◆ EXERCISE INSTRUCTIONS: Repeat word for word the line with "Segment: 'carcinoma'. Return" and every line after it until the records below run out.

(Data entries)
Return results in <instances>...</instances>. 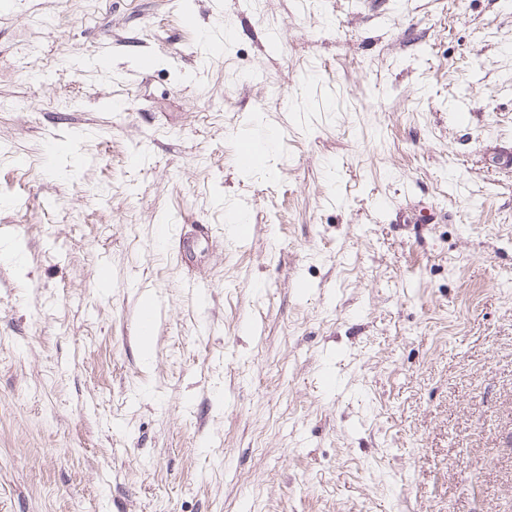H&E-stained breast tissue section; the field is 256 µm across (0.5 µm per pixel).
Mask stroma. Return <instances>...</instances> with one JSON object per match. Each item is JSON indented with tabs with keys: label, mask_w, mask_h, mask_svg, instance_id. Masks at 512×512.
<instances>
[{
	"label": "stroma",
	"mask_w": 512,
	"mask_h": 512,
	"mask_svg": "<svg viewBox=\"0 0 512 512\" xmlns=\"http://www.w3.org/2000/svg\"><path fill=\"white\" fill-rule=\"evenodd\" d=\"M0 512H512V0H0Z\"/></svg>",
	"instance_id": "1"
}]
</instances>
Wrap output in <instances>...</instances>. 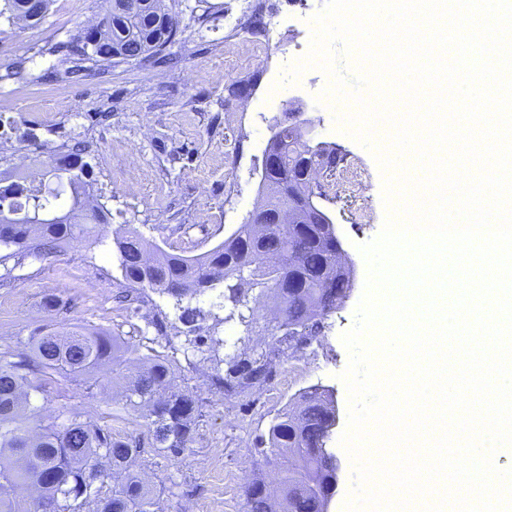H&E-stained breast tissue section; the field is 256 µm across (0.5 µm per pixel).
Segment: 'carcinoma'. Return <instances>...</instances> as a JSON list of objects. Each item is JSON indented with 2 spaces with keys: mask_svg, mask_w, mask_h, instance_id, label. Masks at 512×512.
Instances as JSON below:
<instances>
[{
  "mask_svg": "<svg viewBox=\"0 0 512 512\" xmlns=\"http://www.w3.org/2000/svg\"><path fill=\"white\" fill-rule=\"evenodd\" d=\"M50 2L3 0L0 18L10 23L20 15L36 26ZM139 2L110 0L96 35L81 28L70 38L66 48L73 60L95 67L116 63L128 52L146 60L162 54L178 33V16ZM275 134L281 164L263 175L259 210L301 201L298 173L308 162L307 145L287 124ZM87 149L78 141L47 154L40 161L38 186L0 176V286L29 260H44L73 240L101 243L111 234L130 289L121 295L123 301L134 303L132 293L146 289L173 299L178 319L188 326L186 341L207 346L215 371L211 382L226 395L262 387L276 359L319 335L328 314L352 288L350 270L336 266L328 250L323 224L246 222L224 242L193 256L166 251L131 227L110 229L109 210L88 204L90 171L78 166ZM200 297L209 299L208 309L184 303ZM269 298L284 309L287 323L299 326V338L278 335L273 325L264 351L237 352L225 360L219 355L223 339L196 335L200 322L226 309L224 321L236 319L250 328L255 321L250 302ZM26 346L25 351L0 347V512H163L158 495L138 474V461L148 448L168 460L179 458L193 441L199 417L198 401L178 387L173 363L161 355L145 356L139 347L101 332H39ZM106 362L112 364V384L121 388L123 405L140 412L146 435L117 438L76 410L41 418L44 405L36 398L46 382L60 378L87 384ZM333 413L331 401L312 390L272 420L265 464L277 480L279 512H319L317 495L295 485L301 476L321 490L335 475V463L323 450ZM109 475L112 489L107 490ZM22 485L35 491L28 503L17 498ZM269 488L262 478L249 484L246 512H271Z\"/></svg>",
  "mask_w": 512,
  "mask_h": 512,
  "instance_id": "carcinoma-1",
  "label": "carcinoma"
}]
</instances>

◆ SOLUTION TO THIS PROBLEM:
Segment: 'carcinoma'. Return <instances>...</instances> as a JSON list of objects. Each item is JSON indented with 2 spaces with keys: mask_svg, mask_w, mask_h, instance_id, label. Masks at 512×512.
Instances as JSON below:
<instances>
[{
  "mask_svg": "<svg viewBox=\"0 0 512 512\" xmlns=\"http://www.w3.org/2000/svg\"><path fill=\"white\" fill-rule=\"evenodd\" d=\"M50 2L3 0L0 18L10 23L20 15L36 26ZM139 2L110 0L96 35L81 28L70 38L66 48L73 60L95 67L116 63L128 52L146 60L162 54L178 33V16ZM275 134L281 164L263 175L259 210L301 201L298 173L308 162L307 145L287 124ZM87 149L78 141L47 154L40 161L38 186L0 176V286L29 260H44L73 240L101 243L111 234L130 289L121 295L123 301L134 303L132 293L146 289L173 299L178 319L188 326L186 341L207 346L215 371L211 382L226 395L262 387L276 359L319 335L328 314L352 288L350 270L336 266L328 250L323 224L246 222L224 242L193 256L166 251L131 227L110 229L109 210L88 204L90 171L78 166ZM200 297L209 299L208 309L184 303ZM269 298L284 309L287 323L299 326V338L278 335L273 325L264 351L237 352L225 360L219 355L223 339L196 335L200 322L226 309L224 321L236 319L250 328L255 321L250 302ZM26 346L25 351L0 347V512H163L158 495L138 474V461L148 448L168 460L179 458L193 441L199 417L198 401L178 387L173 363L161 355L145 356L139 347L101 332H39ZM106 362L112 364V384L121 388L123 405L140 412L146 435L117 438L76 410L41 418L44 405L36 398L46 382L60 378L87 384ZM333 413L331 401L312 390L272 420L265 464L277 480L279 512H319L317 495L295 485L301 476L321 490L335 475V463L323 450ZM109 475L112 489L107 490ZM22 485L35 491L28 503L17 498ZM269 488L262 478L249 484L246 512H271Z\"/></svg>",
  "mask_w": 512,
  "mask_h": 512,
  "instance_id": "carcinoma-1",
  "label": "carcinoma"
}]
</instances>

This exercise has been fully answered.